Dataset entries: Begin
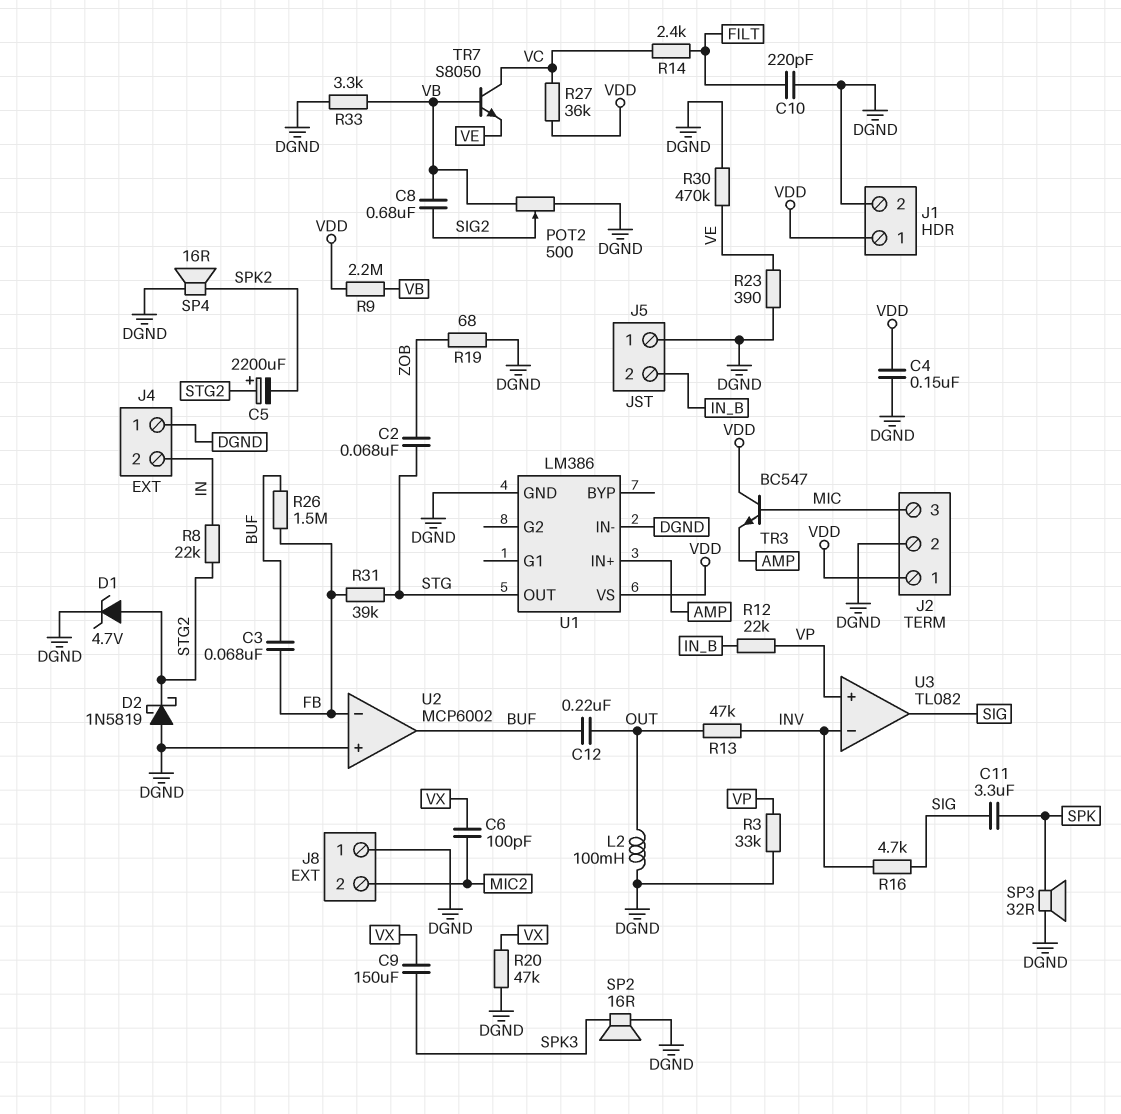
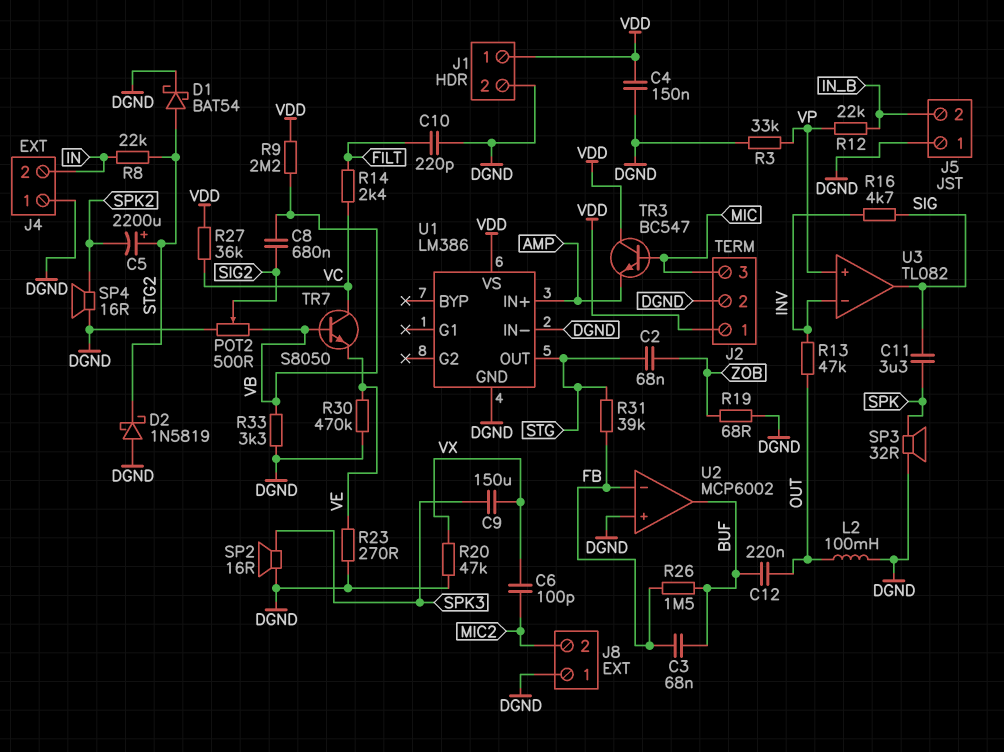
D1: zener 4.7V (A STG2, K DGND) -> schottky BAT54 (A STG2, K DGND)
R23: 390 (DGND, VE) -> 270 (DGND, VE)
Dataset entries: End
Dataset entries: Begin
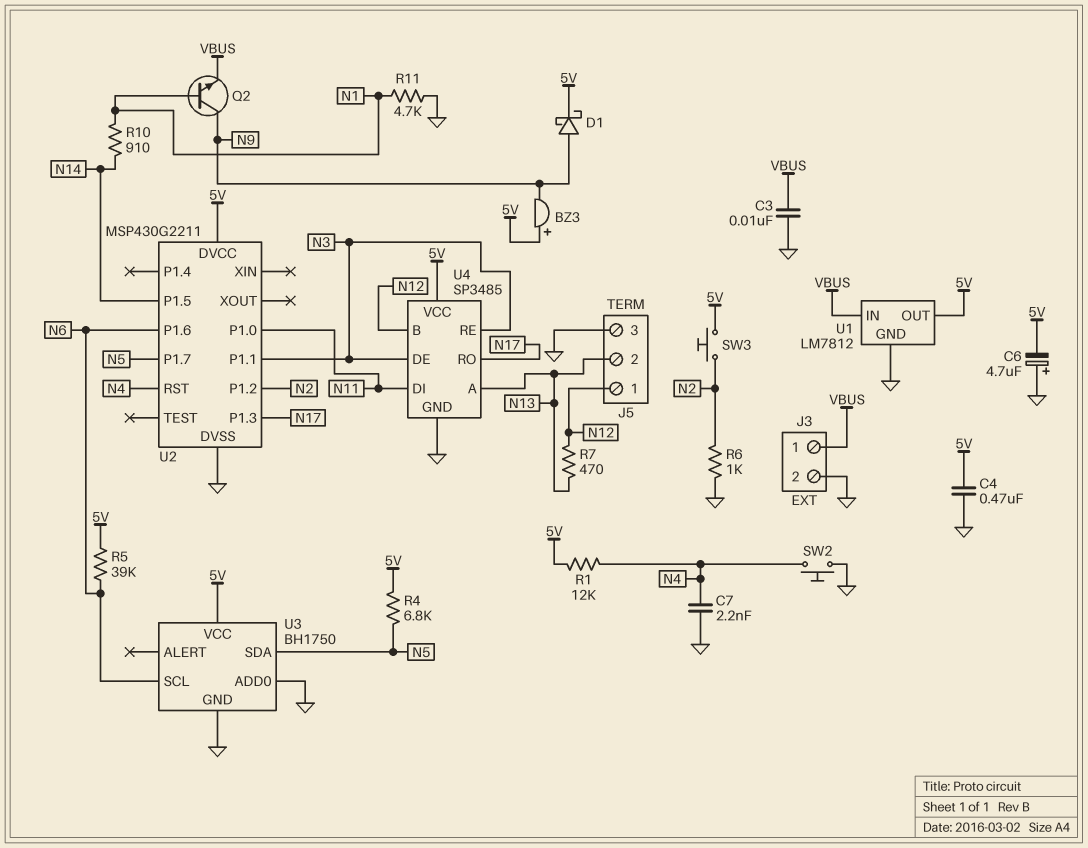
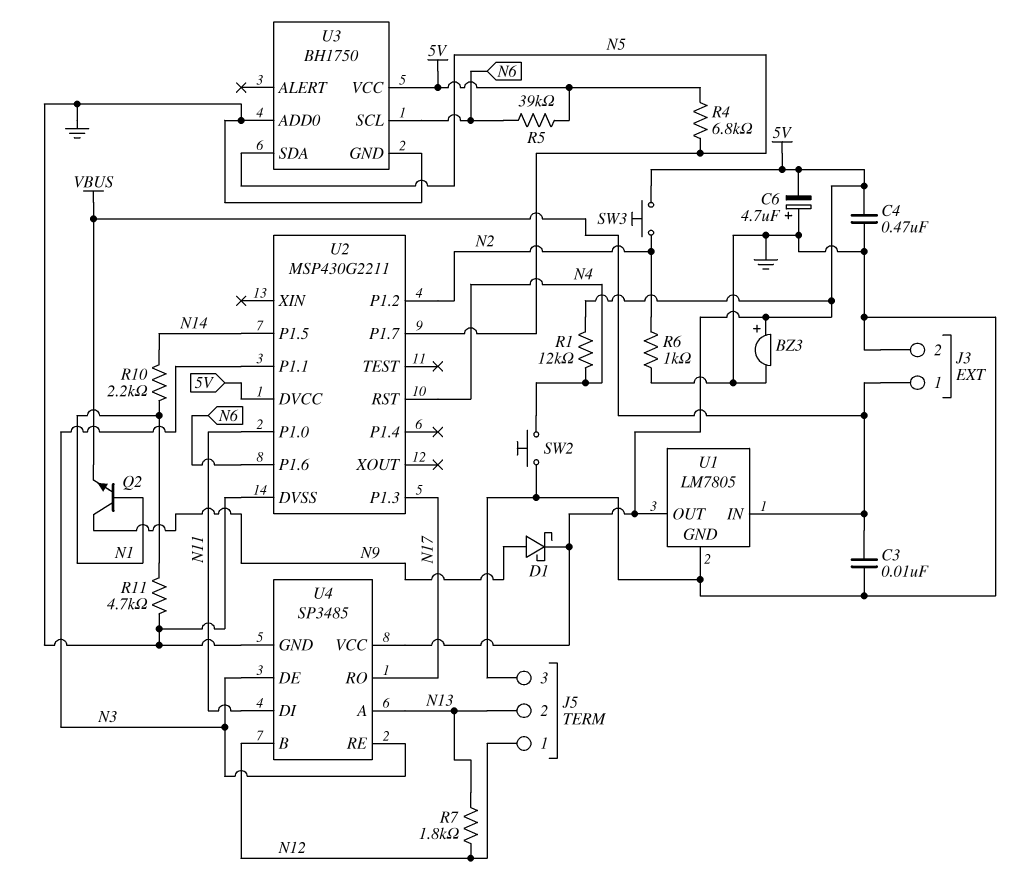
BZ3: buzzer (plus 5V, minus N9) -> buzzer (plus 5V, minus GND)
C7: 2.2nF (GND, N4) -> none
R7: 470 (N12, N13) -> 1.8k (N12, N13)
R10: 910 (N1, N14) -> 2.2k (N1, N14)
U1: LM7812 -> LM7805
Dataset entries: End
> **Task goal**:
Find the string "DGND" in the data. Report each line it appears in.

> **Result for this exercise**:
D1: zener 4.7V (A STG2, K DGND) -> schottky BAT54 (A STG2, K DGND)
R23: 390 (DGND, VE) -> 270 (DGND, VE)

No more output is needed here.